*** Opening of Source data ***
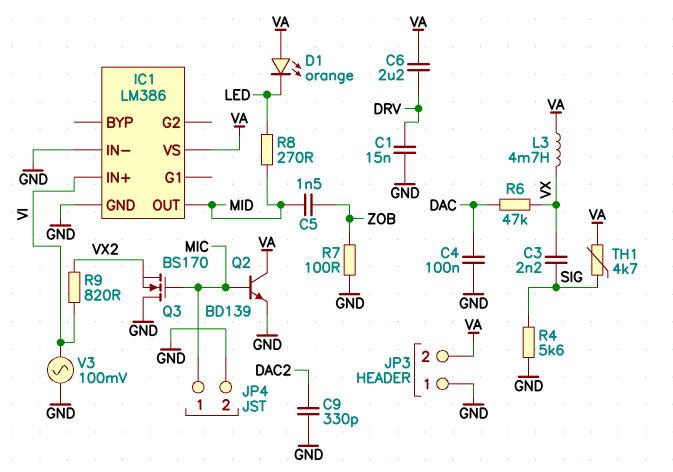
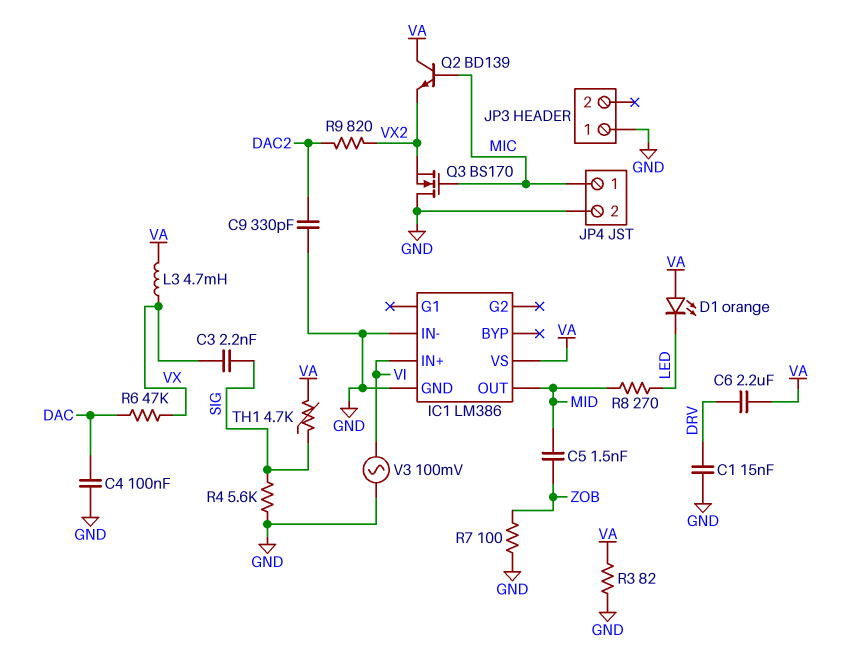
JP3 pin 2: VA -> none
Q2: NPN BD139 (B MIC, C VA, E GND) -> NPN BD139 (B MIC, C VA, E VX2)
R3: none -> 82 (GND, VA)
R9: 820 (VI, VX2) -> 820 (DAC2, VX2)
*** Close of Source data ***
*** Opening of Source data ***
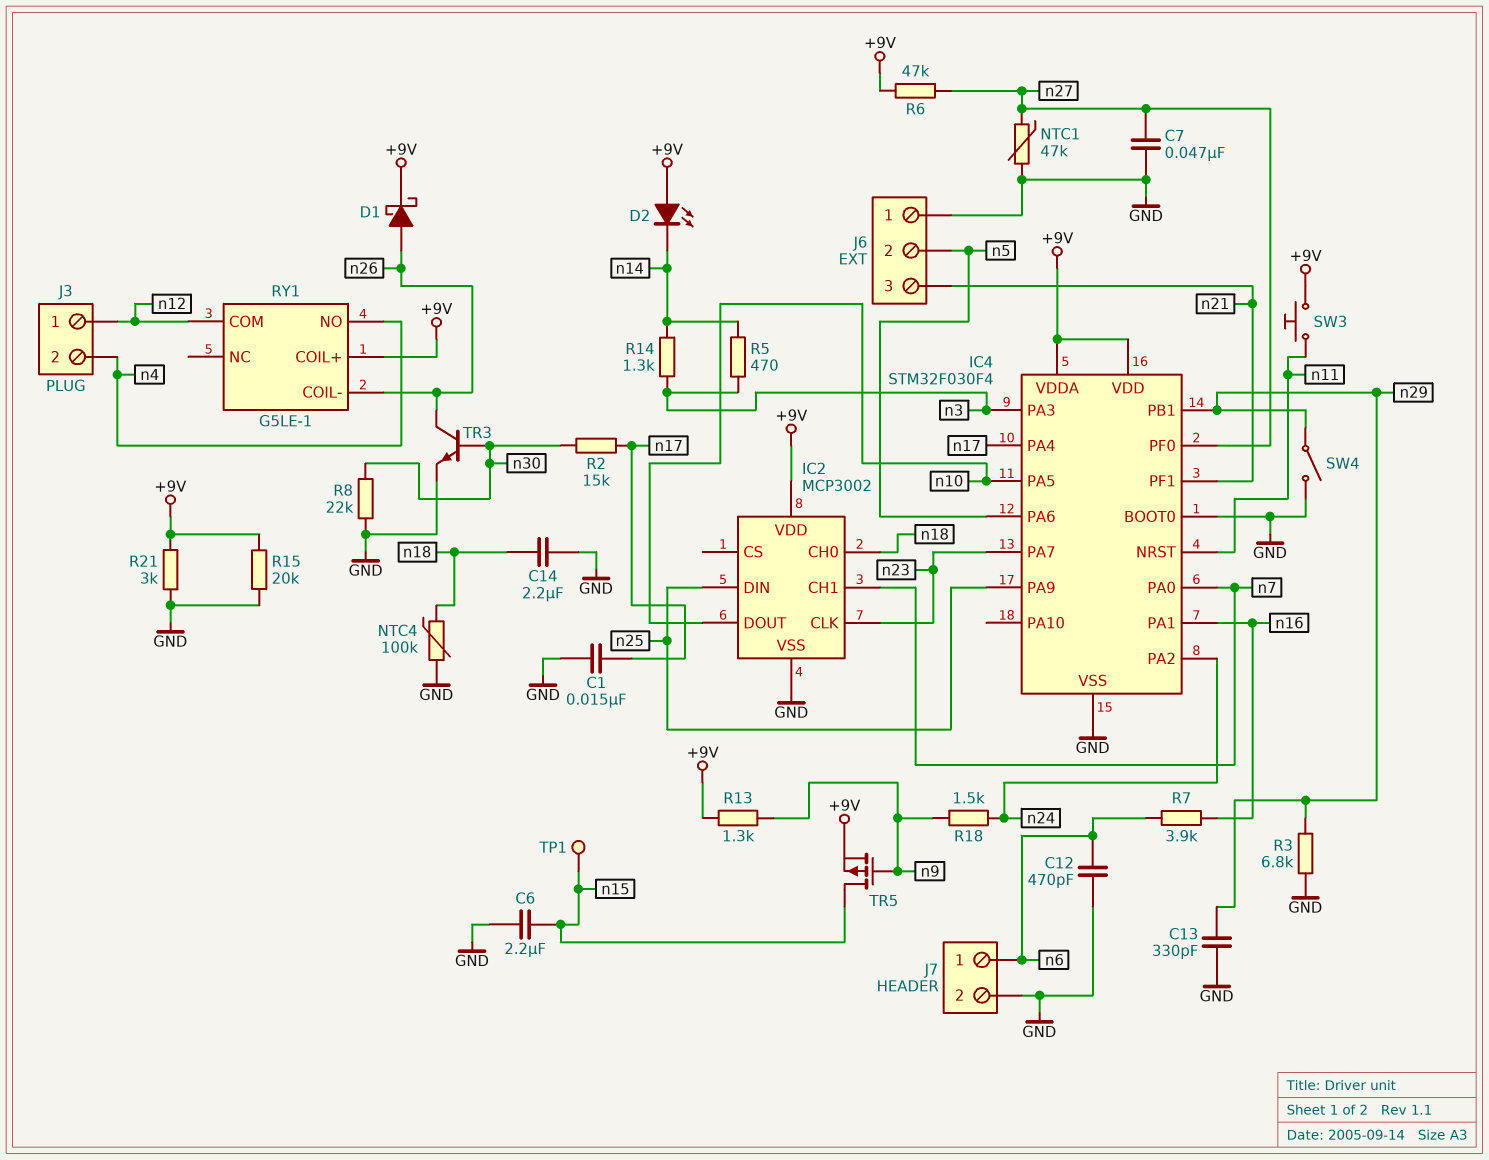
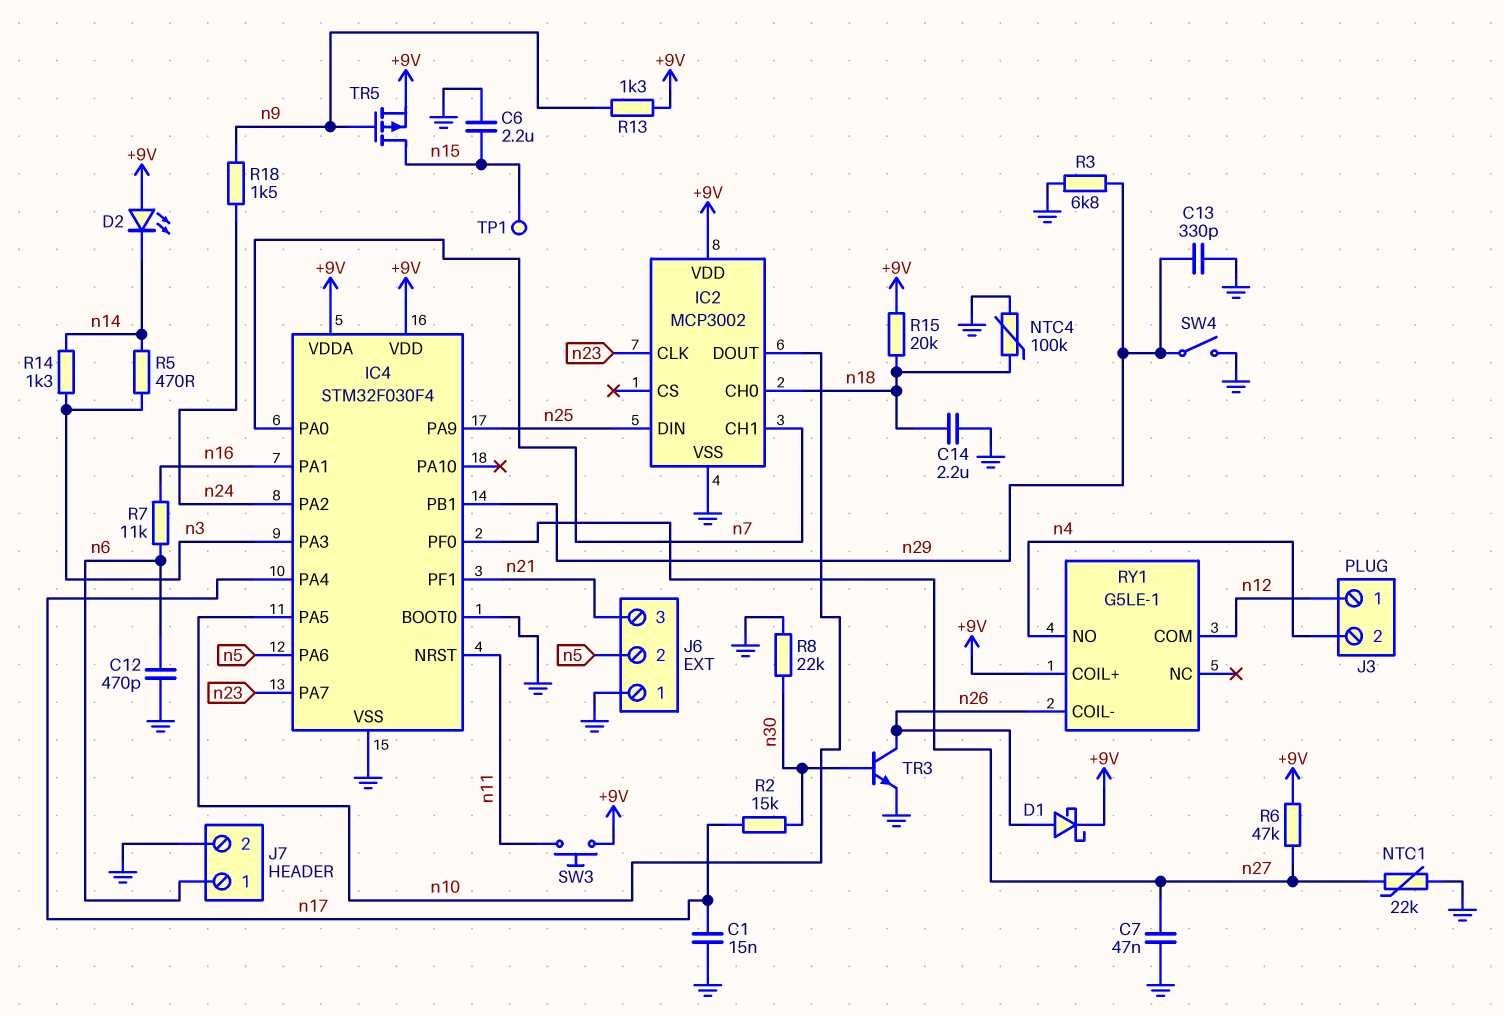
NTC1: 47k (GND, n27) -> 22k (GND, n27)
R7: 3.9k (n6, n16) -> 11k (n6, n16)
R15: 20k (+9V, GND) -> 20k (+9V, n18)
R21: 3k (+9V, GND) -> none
*** Close of Source data ***
Task: Repeat the entries above verbatim, but only from the line that has "JP3 pin 2: VA -> none" down to the line that has "R9: 820 (VI, VX2) -> 820 (DAC2, VX2)", inclusive.

Solution to this task:
JP3 pin 2: VA -> none
Q2: NPN BD139 (B MIC, C VA, E GND) -> NPN BD139 (B MIC, C VA, E VX2)
R3: none -> 82 (GND, VA)
R9: 820 (VI, VX2) -> 820 (DAC2, VX2)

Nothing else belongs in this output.